In the records, find every line with the word "blanco" and copy it out.
(Extracted records Opens)
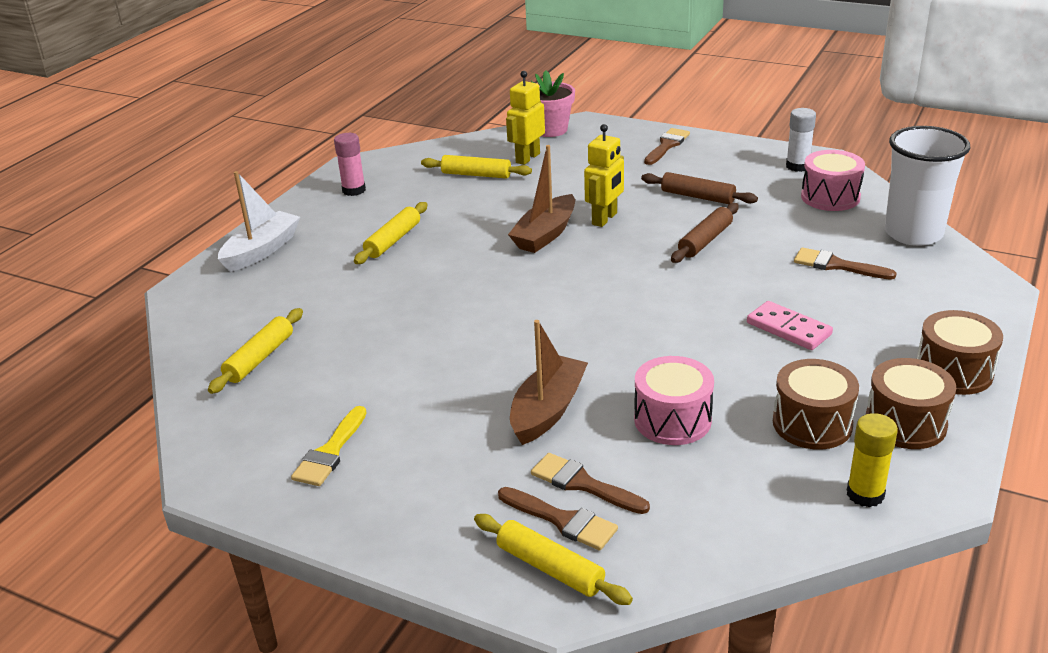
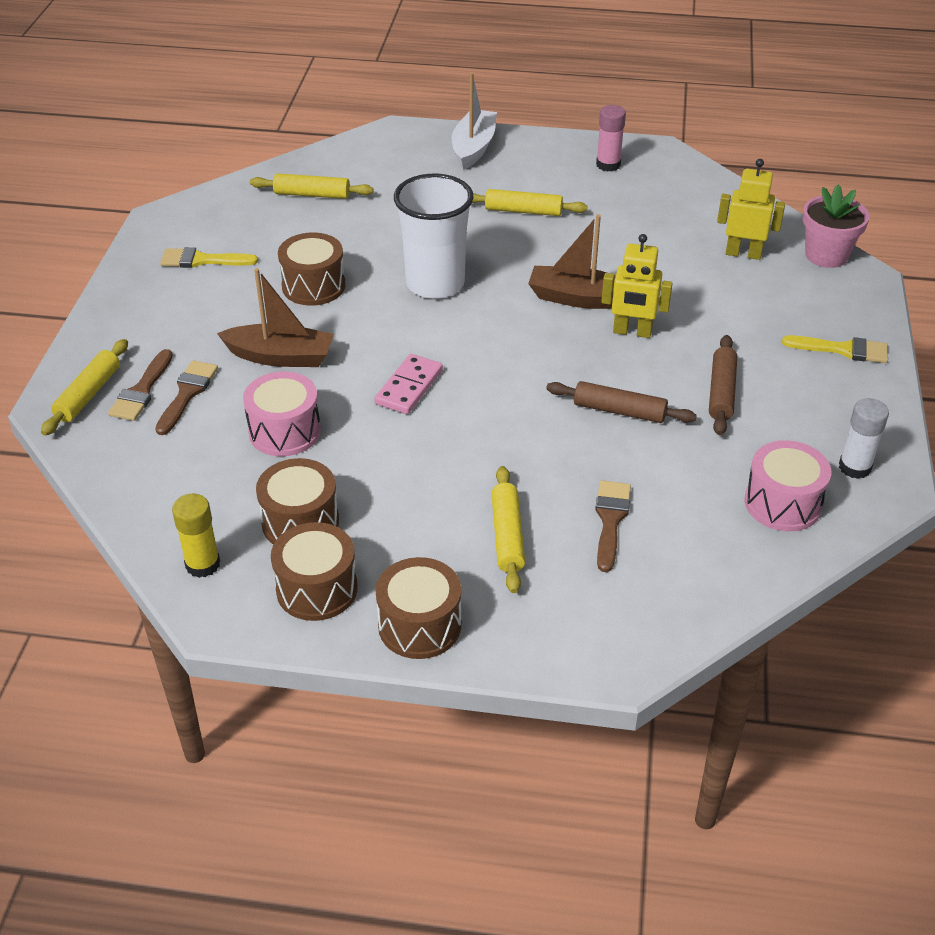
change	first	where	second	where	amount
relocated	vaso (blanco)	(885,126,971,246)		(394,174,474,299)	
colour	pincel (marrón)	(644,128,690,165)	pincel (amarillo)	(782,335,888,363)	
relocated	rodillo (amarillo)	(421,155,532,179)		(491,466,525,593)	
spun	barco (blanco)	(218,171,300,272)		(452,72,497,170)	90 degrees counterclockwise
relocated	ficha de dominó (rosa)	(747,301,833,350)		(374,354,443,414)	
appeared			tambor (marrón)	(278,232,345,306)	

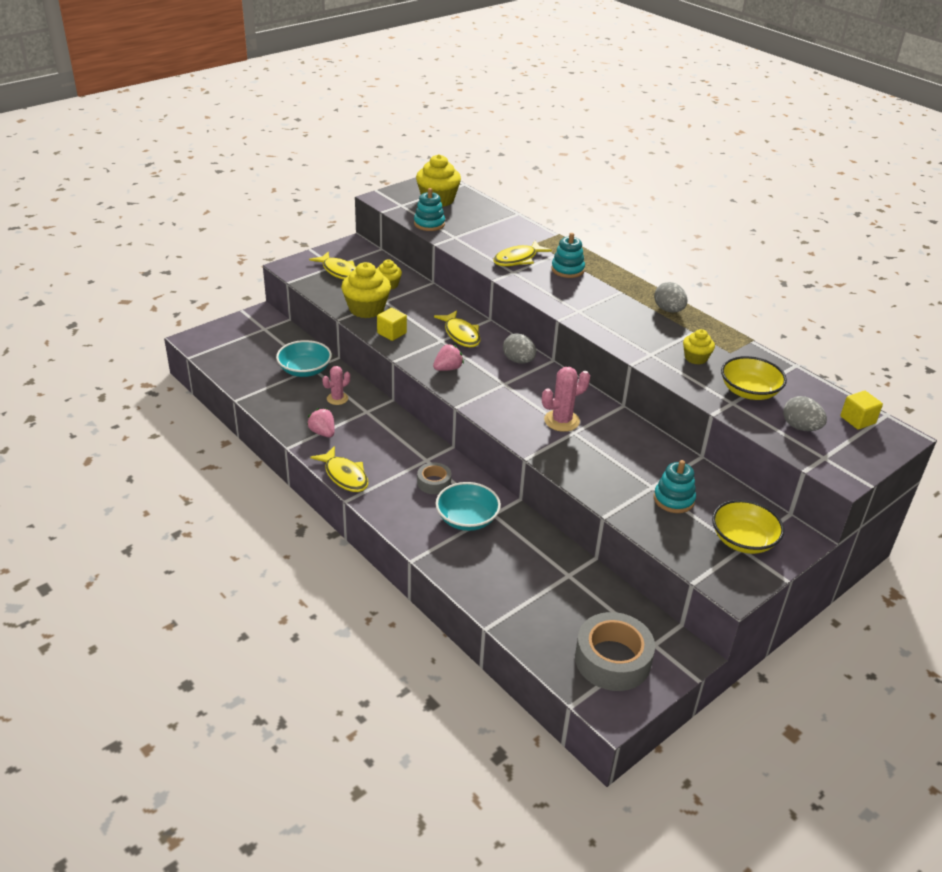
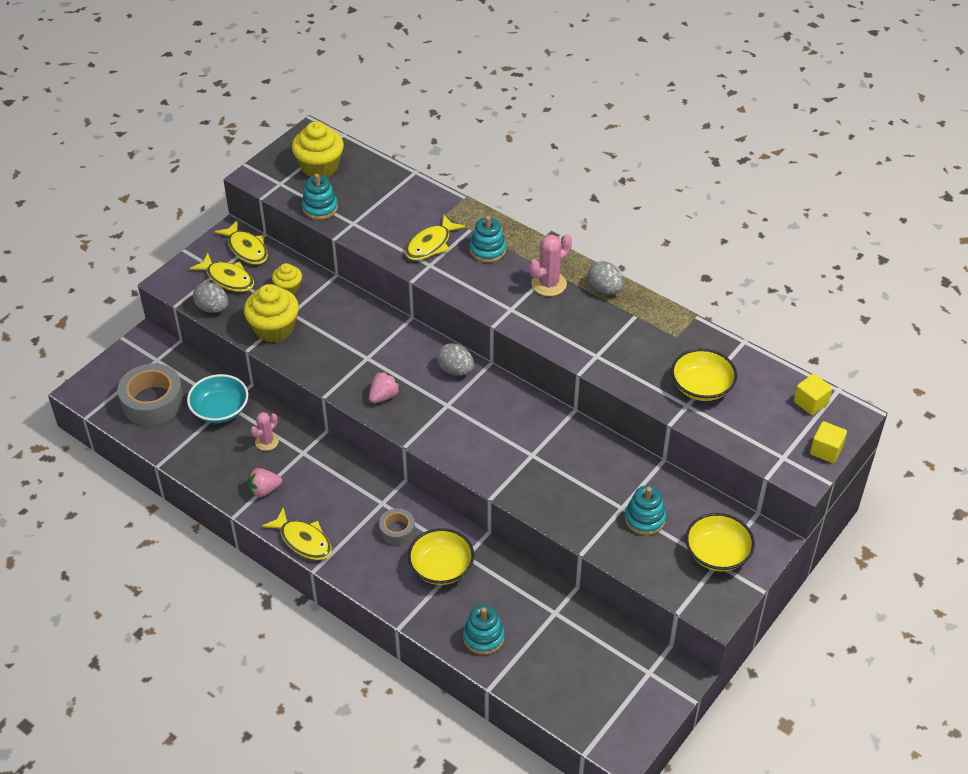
change	first	where	second	where	amount
relocated	cubo (amarillo)	(377,308,407,341)		(810,421,847,463)	
relocated	pez (amarillo)	(434,310,481,347)		(215,221,268,265)	
missing	magdalena (amarillo)	(683,329,715,365)			
relocated	cactus (rosa)	(542,367,590,432)		(529,234,572,296)	
relocated	huevo (gris)	(783,396,827,431)		(193,282,228,313)	
spun	fresa (rosa)	(307,408,335,437)		(248,468,282,498)	60 degrees counterclockwise
colour	cuenco (turquesa)	(436,482,501,531)	cuenco (amarillo)	(408,528,474,585)	
relocated	cinta adhesiva (gris)	(575,612,655,691)		(117,364,184,426)	
appeared			juguete apilable (turquesa)	(463,605,505,655)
(Extracted records Closes)
→ Solution
relocated	vaso (blanco)	(885,126,971,246)		(394,174,474,299)	
spun	barco (blanco)	(218,171,300,272)		(452,72,497,170)	90 degrees counterclockwise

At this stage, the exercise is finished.